PROBLEM TO WORK ON: Please print the entries below exactly, from the line with "camera: 30 degrees right, 5 degrees up" through the line with "(817, 372) = (494, 360): green", including both of those lines and leaving out all others.

GIVEN DATA:

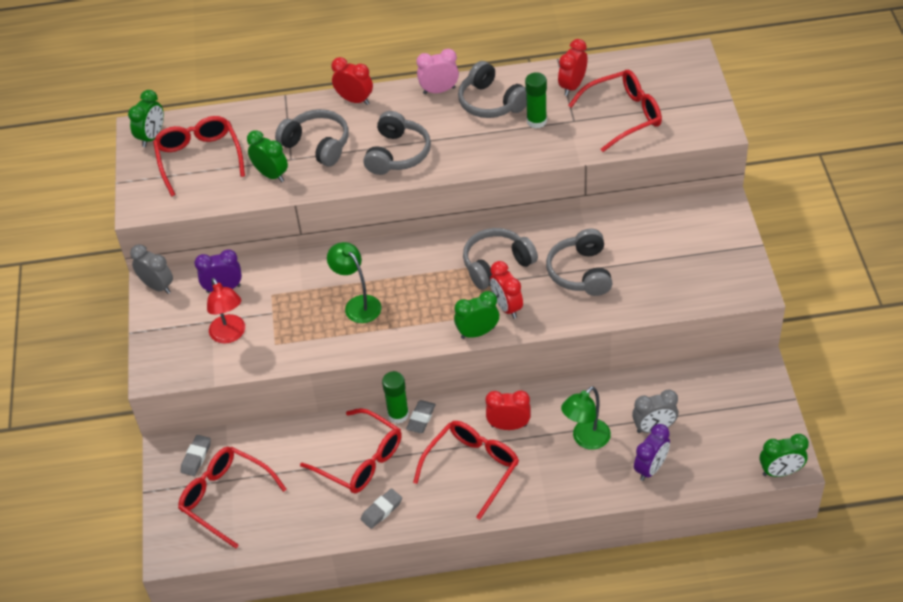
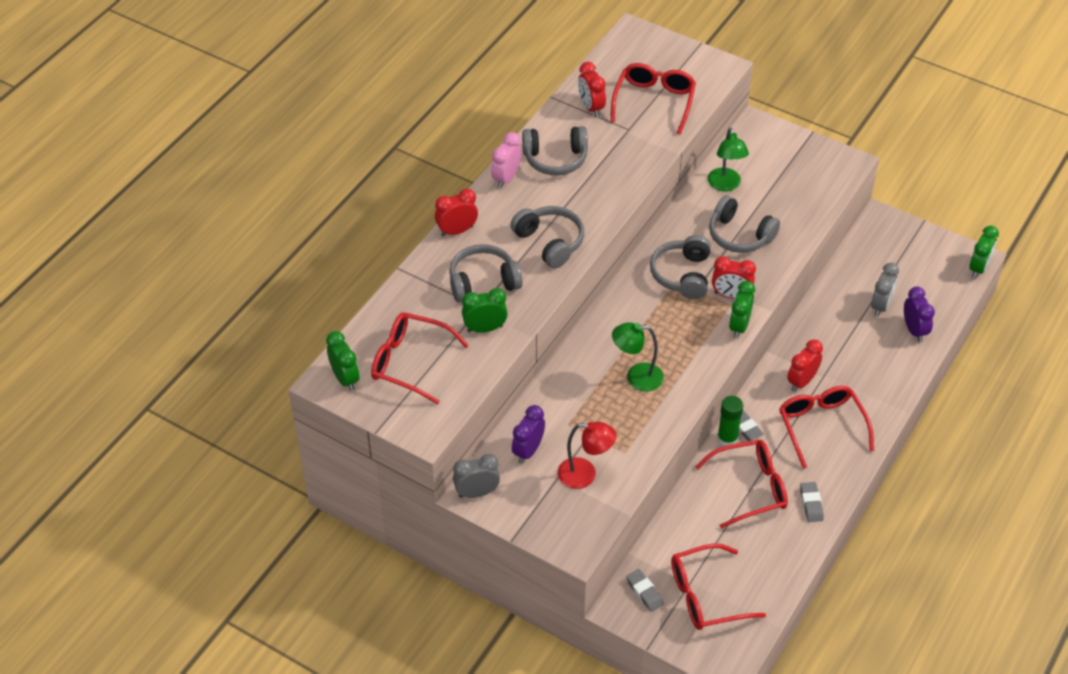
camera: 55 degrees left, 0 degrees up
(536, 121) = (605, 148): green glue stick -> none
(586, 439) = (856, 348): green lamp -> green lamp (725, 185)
==
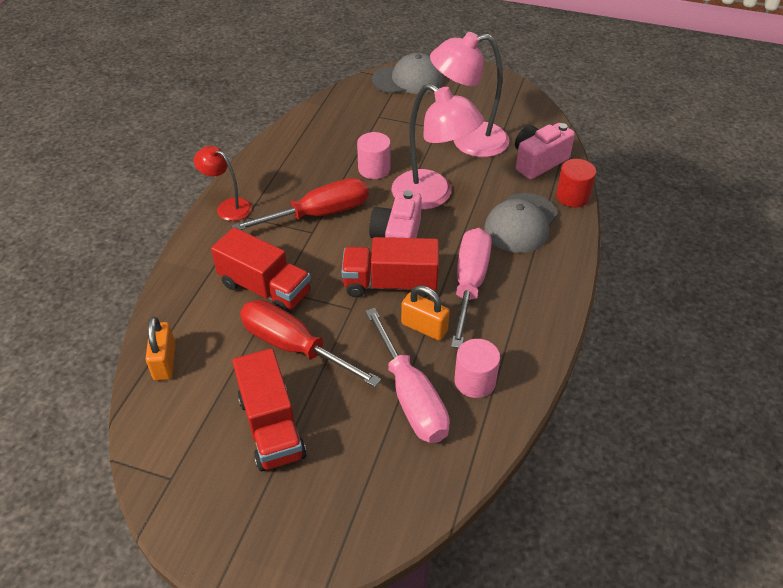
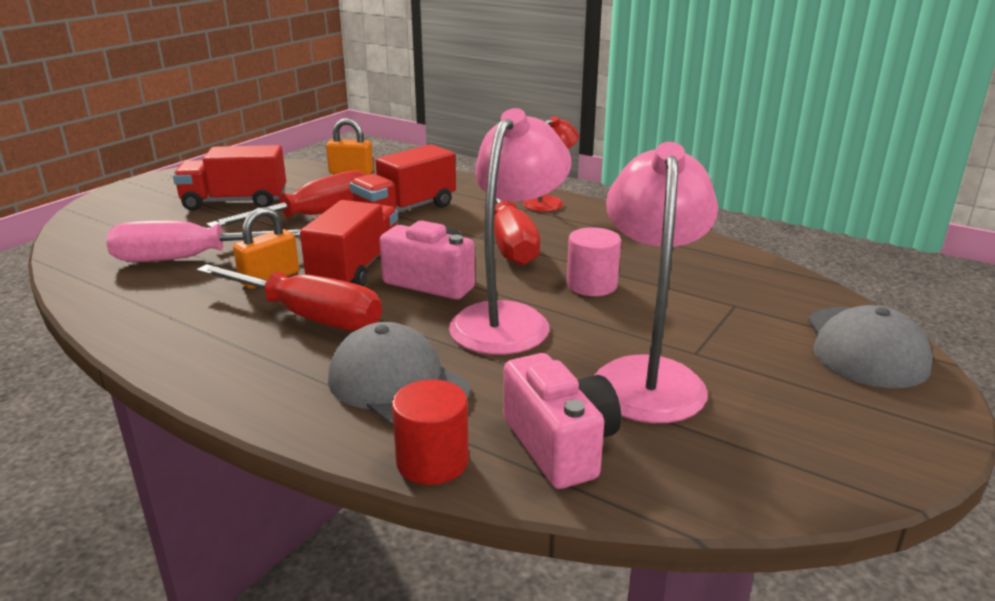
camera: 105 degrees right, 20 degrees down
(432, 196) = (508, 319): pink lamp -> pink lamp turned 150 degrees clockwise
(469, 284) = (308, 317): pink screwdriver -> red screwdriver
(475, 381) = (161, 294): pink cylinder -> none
--
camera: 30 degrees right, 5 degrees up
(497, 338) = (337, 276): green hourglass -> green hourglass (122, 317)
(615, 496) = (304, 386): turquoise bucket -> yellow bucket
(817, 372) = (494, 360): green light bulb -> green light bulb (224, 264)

EXERCISE SOLUTION:
camera: 30 degrees right, 5 degrees up
(497, 338) = (337, 276): green hourglass -> green hourglass (122, 317)
(615, 496) = (304, 386): turquoise bucket -> yellow bucket
(817, 372) = (494, 360): green light bulb -> green light bulb (224, 264)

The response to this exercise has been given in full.